» WHAT YOU ARE ASKED TO DO: The part below that opens with the line containing "yellow trapezoid: (309, 105)" and closes with the line containing "blue arrow: (76, 52) -> (78, 76), moved" should be copied exactly, minus any pictures.

[[ EXERCISE INPUTS open ]]

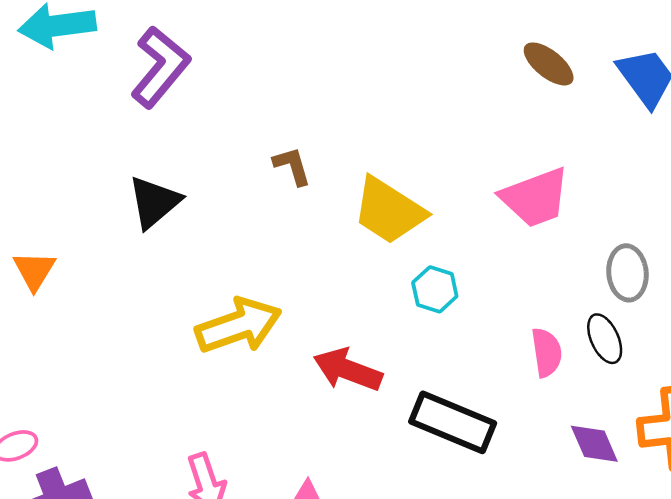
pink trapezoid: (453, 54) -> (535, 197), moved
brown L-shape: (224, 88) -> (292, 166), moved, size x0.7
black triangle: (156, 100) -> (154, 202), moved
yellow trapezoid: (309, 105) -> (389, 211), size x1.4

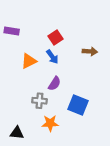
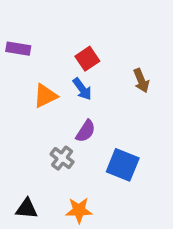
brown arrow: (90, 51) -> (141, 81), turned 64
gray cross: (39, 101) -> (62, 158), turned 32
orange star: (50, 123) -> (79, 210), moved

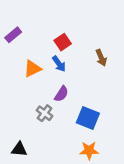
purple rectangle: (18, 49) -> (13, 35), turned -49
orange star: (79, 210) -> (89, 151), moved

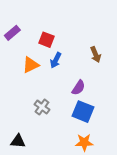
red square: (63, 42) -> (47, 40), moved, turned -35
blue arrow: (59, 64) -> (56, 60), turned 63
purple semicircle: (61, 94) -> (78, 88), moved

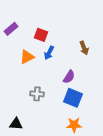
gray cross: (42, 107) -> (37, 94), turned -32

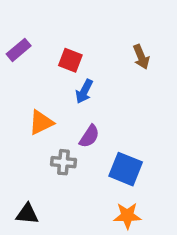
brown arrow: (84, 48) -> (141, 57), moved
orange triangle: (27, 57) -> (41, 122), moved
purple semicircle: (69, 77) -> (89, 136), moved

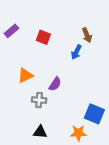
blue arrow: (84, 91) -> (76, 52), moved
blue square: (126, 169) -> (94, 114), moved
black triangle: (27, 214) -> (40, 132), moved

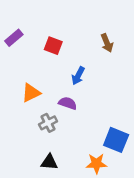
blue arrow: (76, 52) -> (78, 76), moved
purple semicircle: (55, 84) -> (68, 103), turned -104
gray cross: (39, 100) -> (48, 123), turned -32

[[ EXERCISE INPUTS closed ]]
[[ EXERCISE INPUTS open ]]

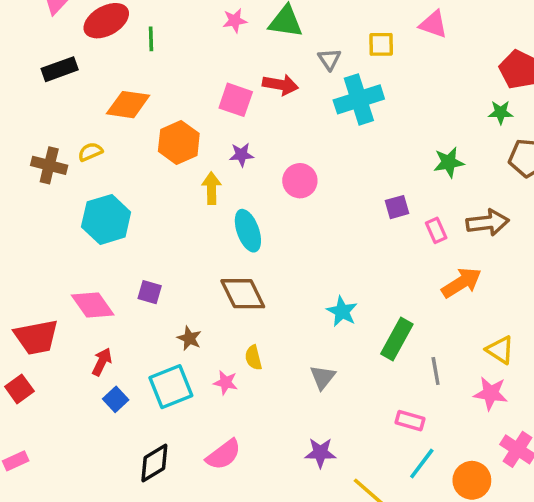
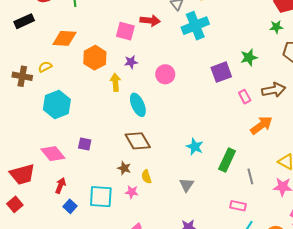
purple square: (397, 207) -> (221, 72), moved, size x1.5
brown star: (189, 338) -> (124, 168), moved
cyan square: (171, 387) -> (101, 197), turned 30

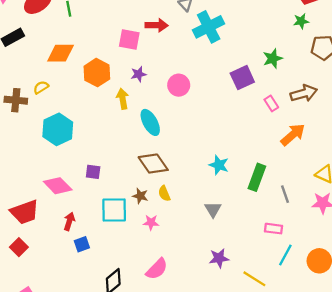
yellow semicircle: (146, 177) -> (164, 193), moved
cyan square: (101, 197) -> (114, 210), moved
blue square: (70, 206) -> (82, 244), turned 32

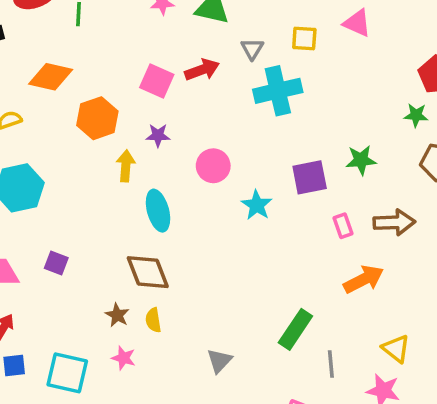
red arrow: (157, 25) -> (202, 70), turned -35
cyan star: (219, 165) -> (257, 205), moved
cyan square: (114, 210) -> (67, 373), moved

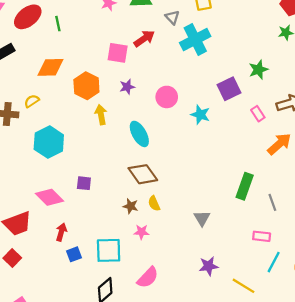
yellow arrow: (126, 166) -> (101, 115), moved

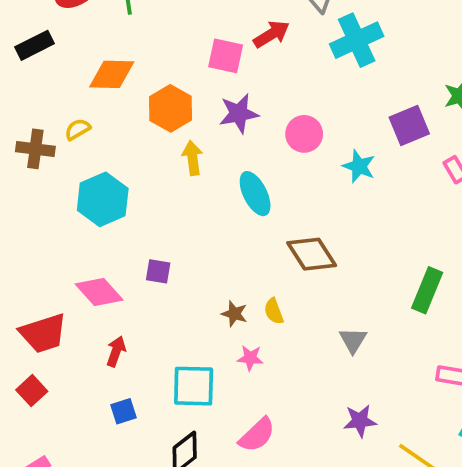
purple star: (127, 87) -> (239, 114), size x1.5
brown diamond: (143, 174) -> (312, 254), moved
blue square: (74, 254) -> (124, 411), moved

[[ EXERCISE INPUTS closed ]]

» ANSWER FOR THIS EXERCISE:
yellow trapezoid: (309, 105) -> (389, 211), size x1.4

brown arrow: (90, 51) -> (141, 81), turned 64
gray cross: (39, 101) -> (62, 158), turned 32
orange star: (50, 123) -> (79, 210), moved

purple rectangle: (18, 49) -> (13, 35), turned -49
orange star: (79, 210) -> (89, 151), moved

red square: (63, 42) -> (47, 40), moved, turned -35
blue arrow: (59, 64) -> (56, 60), turned 63
purple semicircle: (61, 94) -> (78, 88), moved

gray cross: (42, 107) -> (37, 94), turned -32

brown arrow: (84, 48) -> (141, 57), moved
orange triangle: (27, 57) -> (41, 122), moved
purple semicircle: (69, 77) -> (89, 136), moved

blue arrow: (84, 91) -> (76, 52), moved
blue square: (126, 169) -> (94, 114), moved
black triangle: (27, 214) -> (40, 132), moved

blue arrow: (76, 52) -> (78, 76), moved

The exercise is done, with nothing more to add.